(Task directions) Output only the lines from the line holding "red brick I3:I4" through the close of the records, exactly as they appear, with all pictures omitted.

Extracted information Start Marker

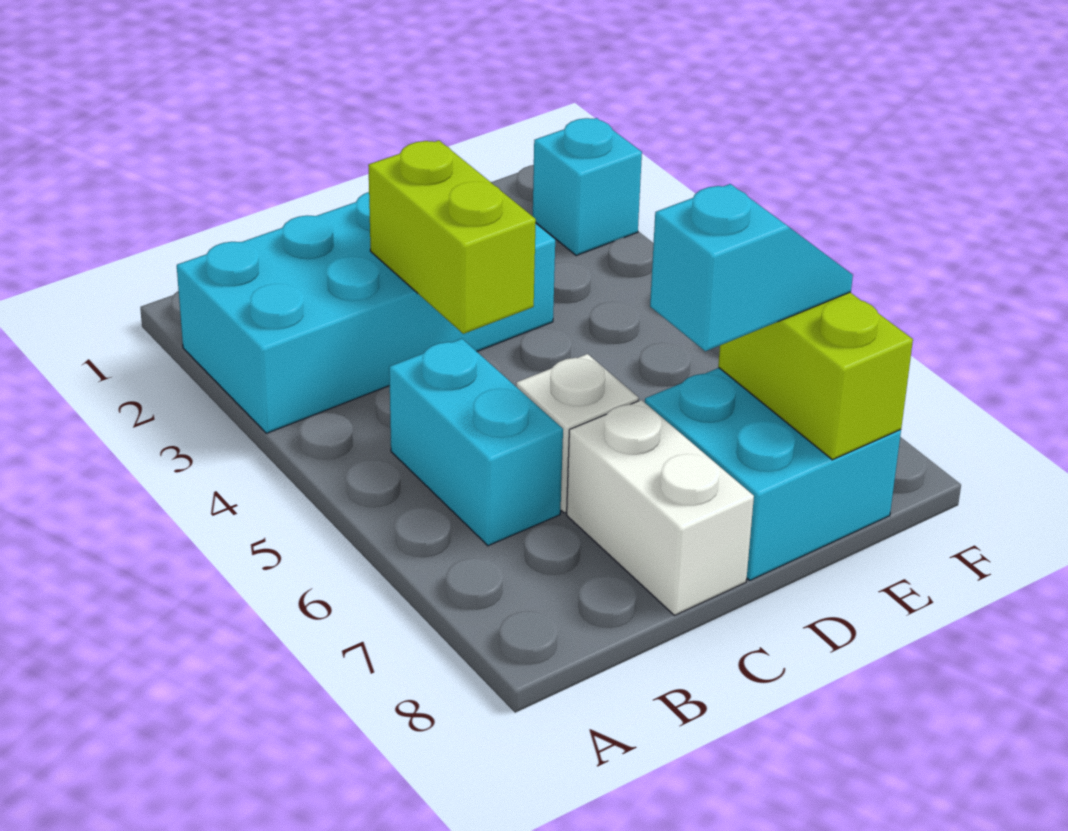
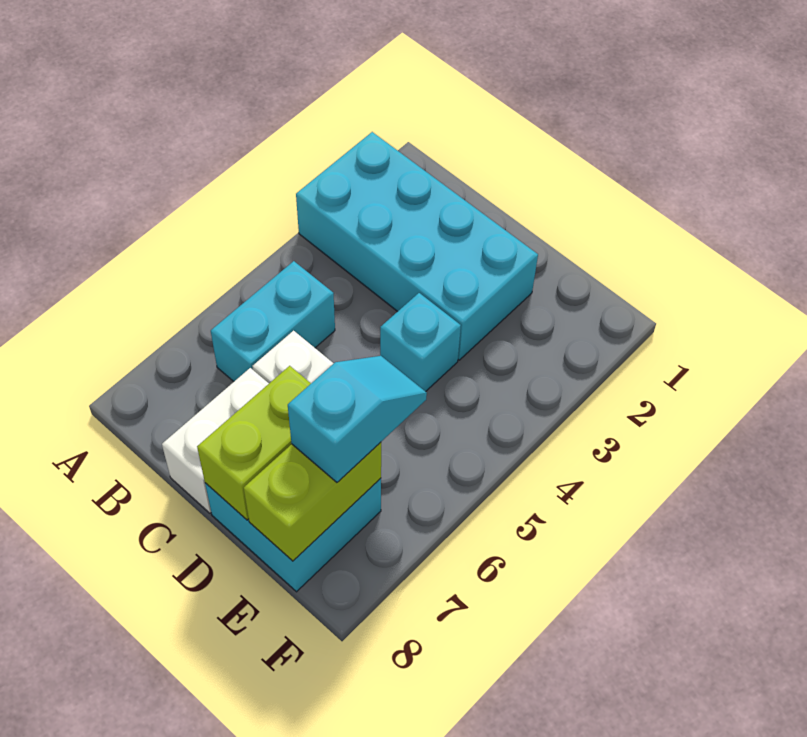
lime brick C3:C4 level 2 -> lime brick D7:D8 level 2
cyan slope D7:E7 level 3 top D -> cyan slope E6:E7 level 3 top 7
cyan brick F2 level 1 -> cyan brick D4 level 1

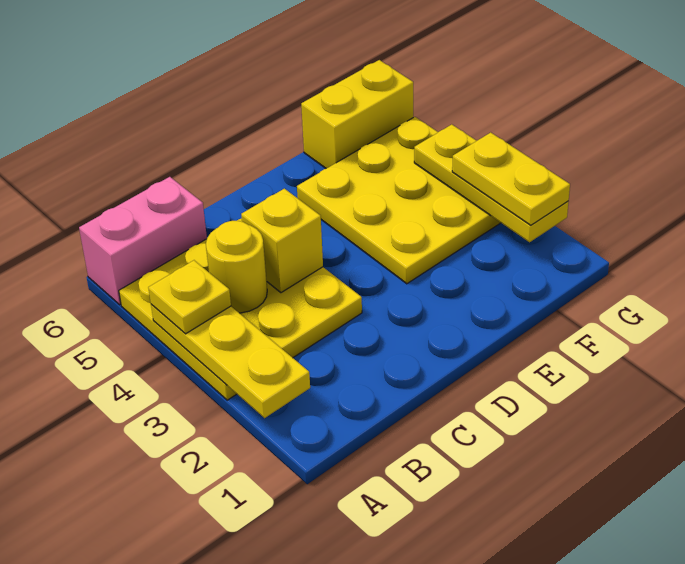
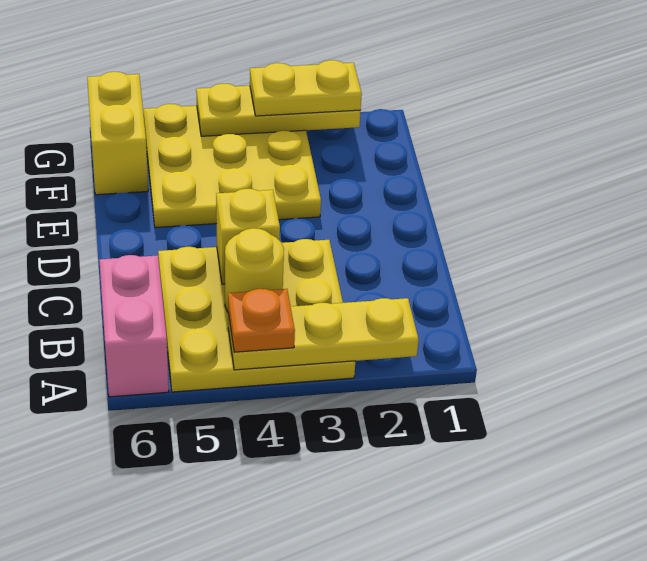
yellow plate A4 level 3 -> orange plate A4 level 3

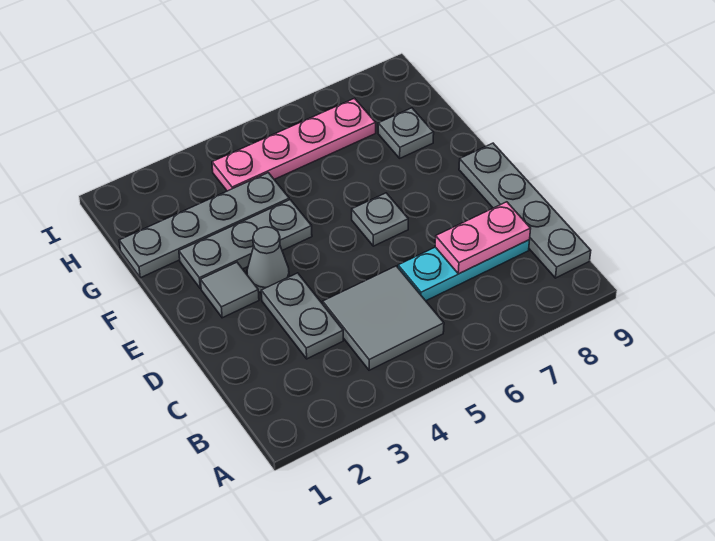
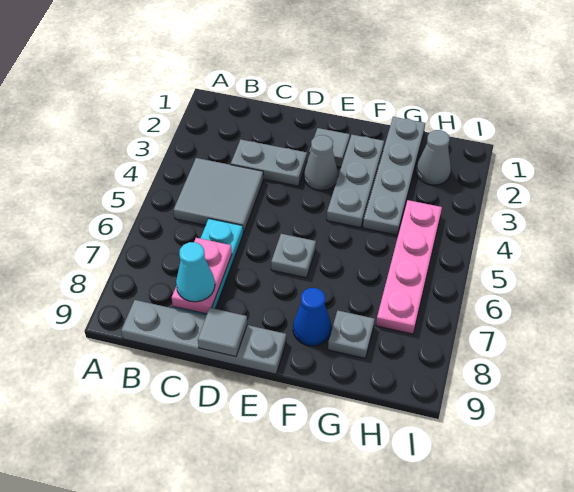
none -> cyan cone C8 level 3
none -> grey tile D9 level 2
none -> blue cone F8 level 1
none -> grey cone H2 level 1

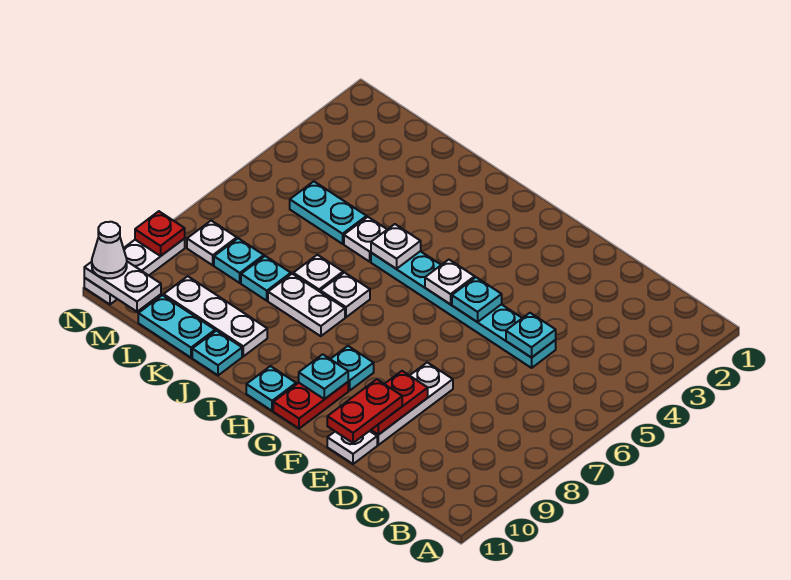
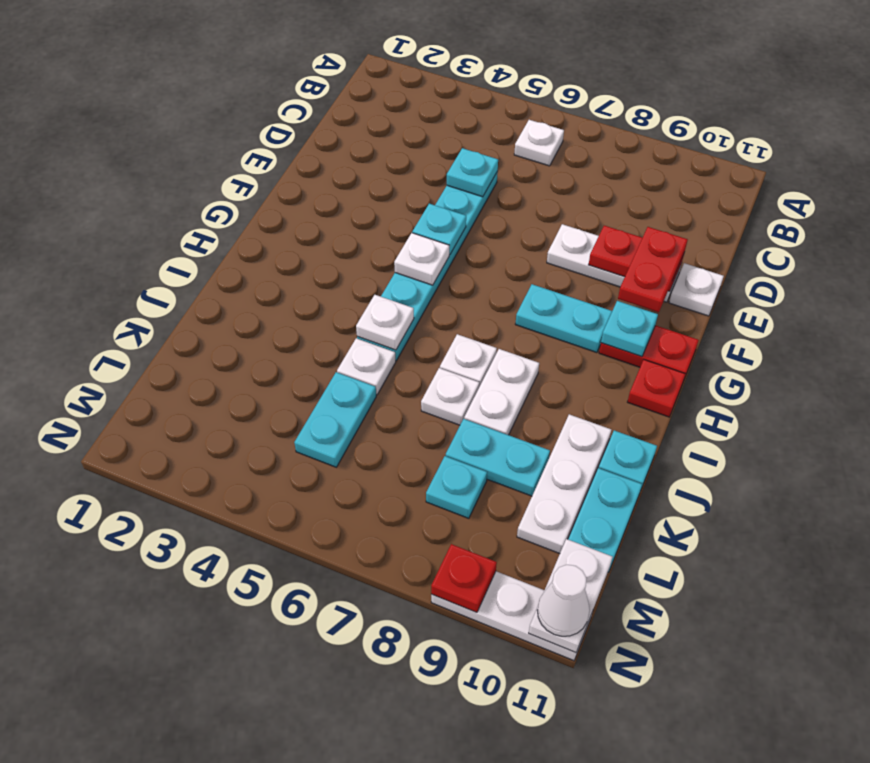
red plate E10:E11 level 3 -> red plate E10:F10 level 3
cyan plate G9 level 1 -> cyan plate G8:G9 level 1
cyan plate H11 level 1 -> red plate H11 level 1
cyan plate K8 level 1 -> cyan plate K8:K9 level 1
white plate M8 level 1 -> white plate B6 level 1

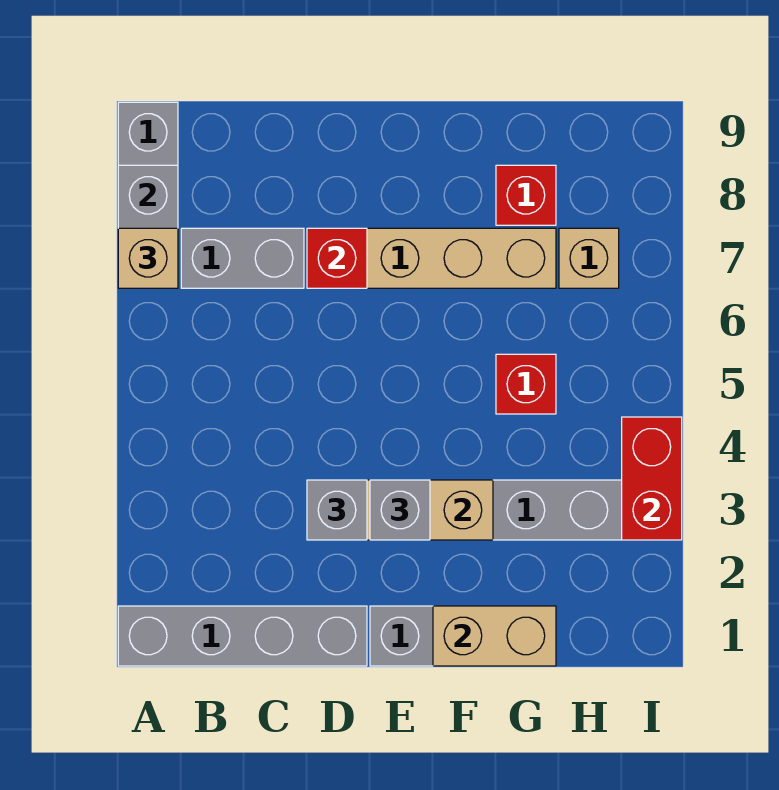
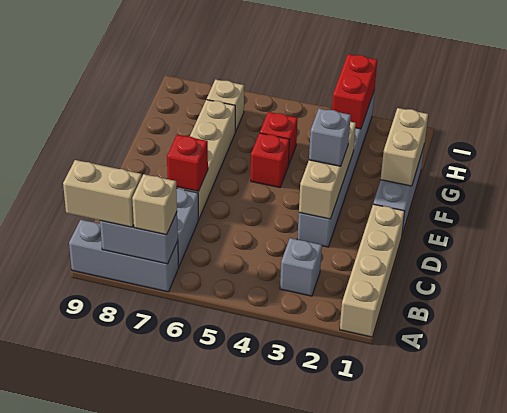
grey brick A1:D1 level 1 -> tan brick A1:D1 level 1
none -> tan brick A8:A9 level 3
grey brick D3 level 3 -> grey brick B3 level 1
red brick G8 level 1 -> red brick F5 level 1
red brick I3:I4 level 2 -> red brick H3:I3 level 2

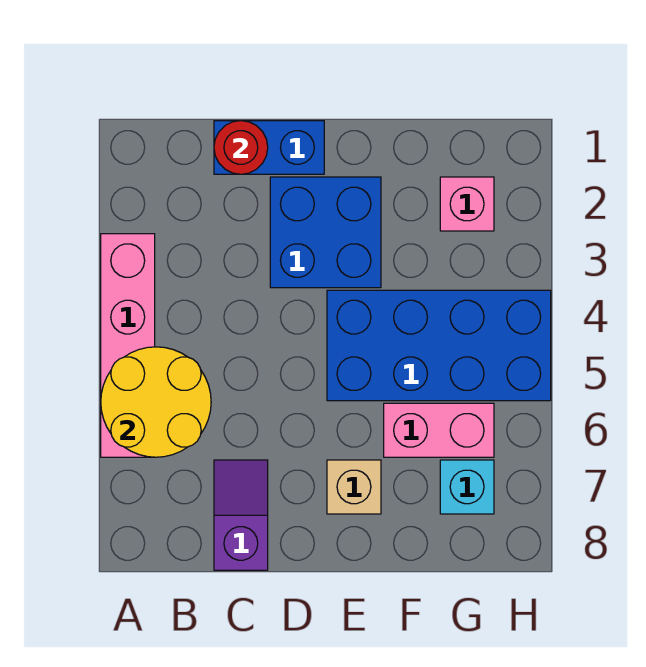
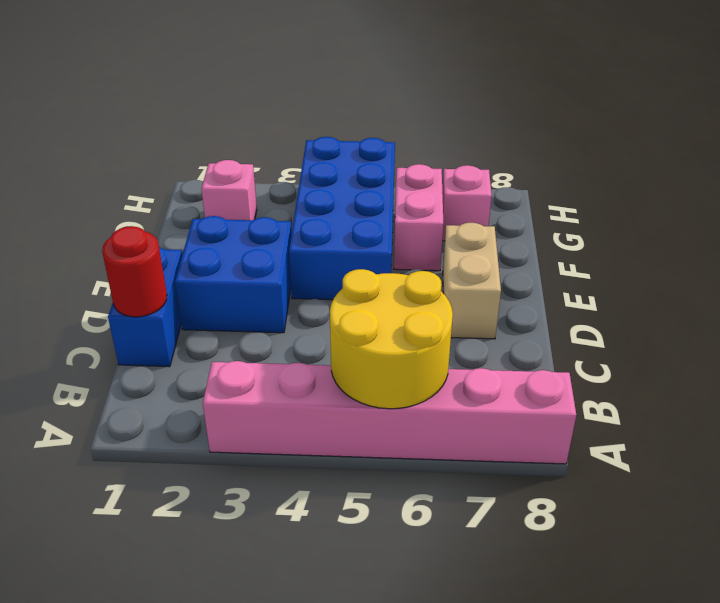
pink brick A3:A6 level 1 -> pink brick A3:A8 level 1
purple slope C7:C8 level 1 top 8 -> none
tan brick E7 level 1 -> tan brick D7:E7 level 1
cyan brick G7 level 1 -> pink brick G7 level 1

Extracted information End Marker

(Result of the exercise)
red brick I3:I4 level 2 -> red brick H3:I3 level 2

pink brick A3:A6 level 1 -> pink brick A3:A8 level 1
purple slope C7:C8 level 1 top 8 -> none
tan brick E7 level 1 -> tan brick D7:E7 level 1
cyan brick G7 level 1 -> pink brick G7 level 1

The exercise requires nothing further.